___ SOURCE RECORDS ___

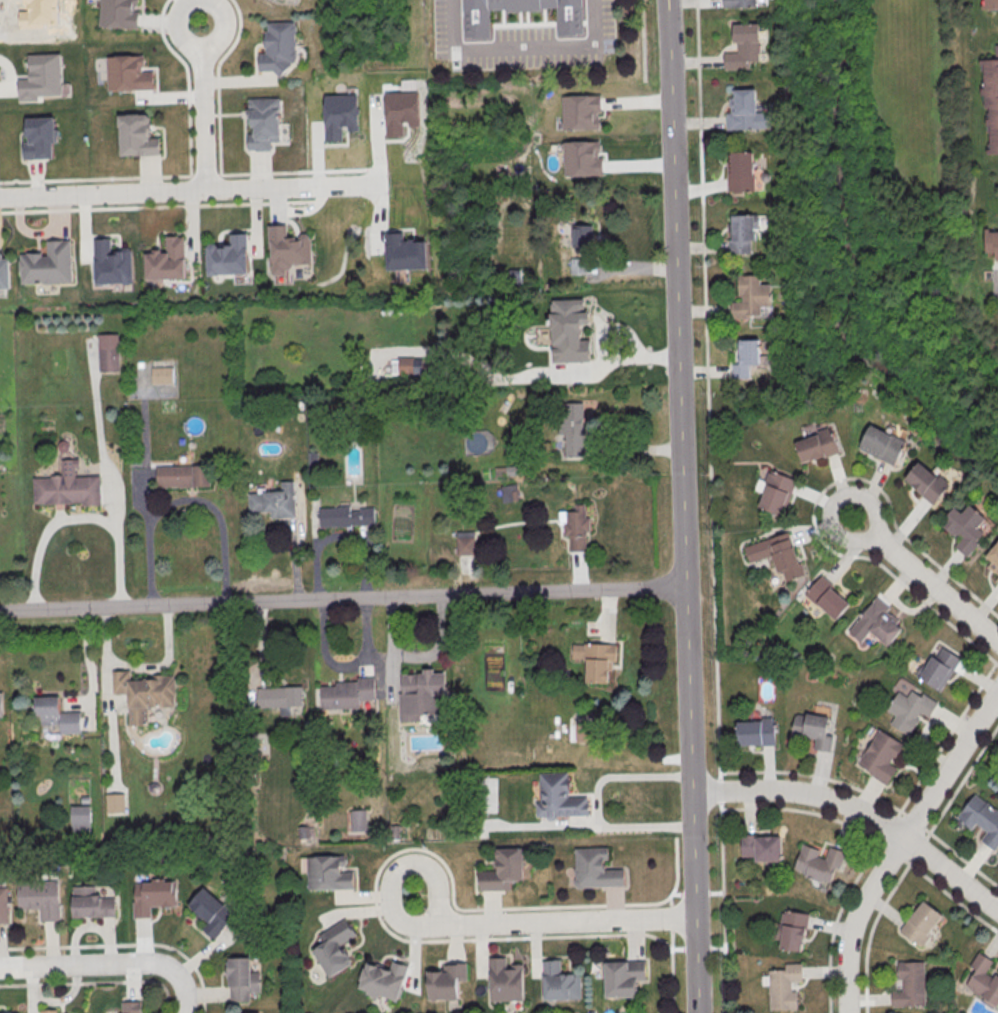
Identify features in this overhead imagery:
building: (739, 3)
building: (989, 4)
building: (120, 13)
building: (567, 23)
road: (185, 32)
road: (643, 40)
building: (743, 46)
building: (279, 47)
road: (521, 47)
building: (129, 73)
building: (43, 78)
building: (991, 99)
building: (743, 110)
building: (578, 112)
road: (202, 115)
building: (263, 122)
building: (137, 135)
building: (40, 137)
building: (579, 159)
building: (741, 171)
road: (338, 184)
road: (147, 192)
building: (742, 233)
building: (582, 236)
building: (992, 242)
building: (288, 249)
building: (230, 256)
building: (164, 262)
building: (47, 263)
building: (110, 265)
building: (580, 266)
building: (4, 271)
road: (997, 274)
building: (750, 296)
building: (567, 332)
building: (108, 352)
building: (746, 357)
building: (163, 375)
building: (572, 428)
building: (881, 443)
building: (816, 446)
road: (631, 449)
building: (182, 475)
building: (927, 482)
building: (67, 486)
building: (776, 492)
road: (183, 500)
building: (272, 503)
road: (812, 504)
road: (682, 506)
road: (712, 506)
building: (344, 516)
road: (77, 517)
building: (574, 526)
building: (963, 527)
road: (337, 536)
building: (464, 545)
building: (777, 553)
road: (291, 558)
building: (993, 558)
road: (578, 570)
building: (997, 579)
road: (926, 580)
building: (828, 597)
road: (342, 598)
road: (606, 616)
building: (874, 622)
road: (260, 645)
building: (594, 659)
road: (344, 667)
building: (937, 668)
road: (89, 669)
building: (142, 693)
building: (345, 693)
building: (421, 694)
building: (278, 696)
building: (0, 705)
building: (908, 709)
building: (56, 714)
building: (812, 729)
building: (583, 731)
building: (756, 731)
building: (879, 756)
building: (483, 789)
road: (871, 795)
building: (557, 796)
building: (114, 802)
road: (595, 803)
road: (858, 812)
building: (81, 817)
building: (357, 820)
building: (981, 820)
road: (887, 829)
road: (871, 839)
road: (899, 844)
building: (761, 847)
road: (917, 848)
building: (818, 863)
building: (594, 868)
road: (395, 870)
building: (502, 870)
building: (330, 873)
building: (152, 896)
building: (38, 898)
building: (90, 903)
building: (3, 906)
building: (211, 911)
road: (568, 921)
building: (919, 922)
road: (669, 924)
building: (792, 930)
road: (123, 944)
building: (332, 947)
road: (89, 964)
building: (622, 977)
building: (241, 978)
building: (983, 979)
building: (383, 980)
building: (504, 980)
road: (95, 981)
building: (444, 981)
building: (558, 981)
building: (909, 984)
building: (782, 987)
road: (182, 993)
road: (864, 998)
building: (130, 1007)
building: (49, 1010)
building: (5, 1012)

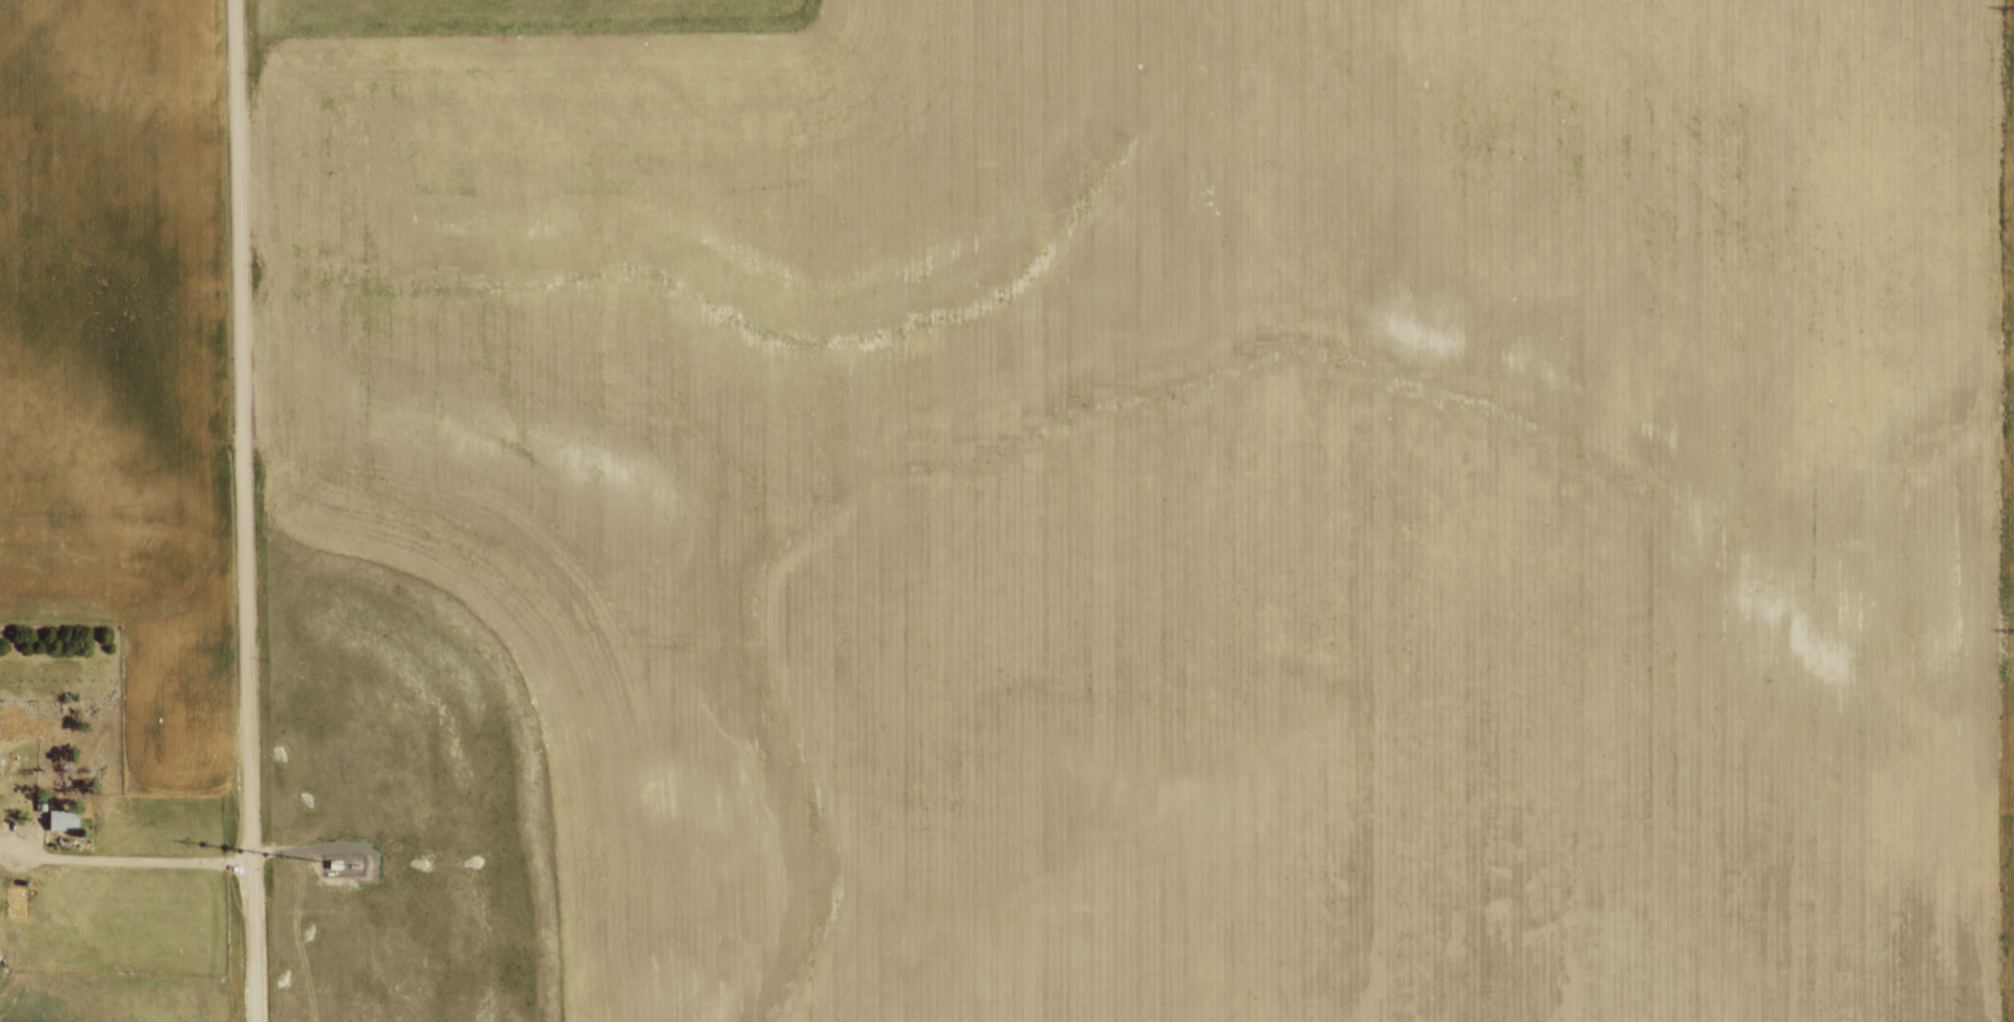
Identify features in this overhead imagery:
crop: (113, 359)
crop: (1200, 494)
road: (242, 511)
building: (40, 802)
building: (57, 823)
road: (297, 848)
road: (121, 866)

___

** WHAT THE EXERCISE ASKS **
Would you copy out every line of the data above exactly, minus the pictures?

** EXPECTED OUTPUT **
Identify features in this overhead imagery:
building: (739, 3)
building: (989, 4)
building: (120, 13)
building: (567, 23)
road: (185, 32)
road: (643, 40)
building: (743, 46)
building: (279, 47)
road: (521, 47)
building: (129, 73)
building: (43, 78)
building: (991, 99)
building: (743, 110)
building: (578, 112)
road: (202, 115)
building: (263, 122)
building: (137, 135)
building: (40, 137)
building: (579, 159)
building: (741, 171)
road: (338, 184)
road: (147, 192)
building: (742, 233)
building: (582, 236)
building: (992, 242)
building: (288, 249)
building: (230, 256)
building: (164, 262)
building: (47, 263)
building: (110, 265)
building: (580, 266)
building: (4, 271)
road: (997, 274)
building: (750, 296)
building: (567, 332)
building: (108, 352)
building: (746, 357)
building: (163, 375)
building: (572, 428)
building: (881, 443)
building: (816, 446)
road: (631, 449)
building: (182, 475)
building: (927, 482)
building: (67, 486)
building: (776, 492)
road: (183, 500)
building: (272, 503)
road: (812, 504)
road: (682, 506)
road: (712, 506)
building: (344, 516)
road: (77, 517)
building: (574, 526)
building: (963, 527)
road: (337, 536)
building: (464, 545)
building: (777, 553)
road: (291, 558)
building: (993, 558)
road: (578, 570)
building: (997, 579)
road: (926, 580)
building: (828, 597)
road: (342, 598)
road: (606, 616)
building: (874, 622)
road: (260, 645)
building: (594, 659)
road: (344, 667)
building: (937, 668)
road: (89, 669)
building: (142, 693)
building: (345, 693)
building: (421, 694)
building: (278, 696)
building: (0, 705)
building: (908, 709)
building: (56, 714)
building: (812, 729)
building: (583, 731)
building: (756, 731)
building: (879, 756)
building: (483, 789)
road: (871, 795)
building: (557, 796)
building: (114, 802)
road: (595, 803)
road: (858, 812)
building: (81, 817)
building: (357, 820)
building: (981, 820)
road: (887, 829)
road: (871, 839)
road: (899, 844)
building: (761, 847)
road: (917, 848)
building: (818, 863)
building: (594, 868)
road: (395, 870)
building: (502, 870)
building: (330, 873)
building: (152, 896)
building: (38, 898)
building: (90, 903)
building: (3, 906)
building: (211, 911)
road: (568, 921)
building: (919, 922)
road: (669, 924)
building: (792, 930)
road: (123, 944)
building: (332, 947)
road: (89, 964)
building: (622, 977)
building: (241, 978)
building: (983, 979)
building: (383, 980)
building: (504, 980)
road: (95, 981)
building: (444, 981)
building: (558, 981)
building: (909, 984)
building: (782, 987)
road: (182, 993)
road: (864, 998)
building: (130, 1007)
building: (49, 1010)
building: (5, 1012)

Identify features in this overhead imagery:
crop: (113, 359)
crop: (1200, 494)
road: (242, 511)
building: (40, 802)
building: (57, 823)
road: (297, 848)
road: (121, 866)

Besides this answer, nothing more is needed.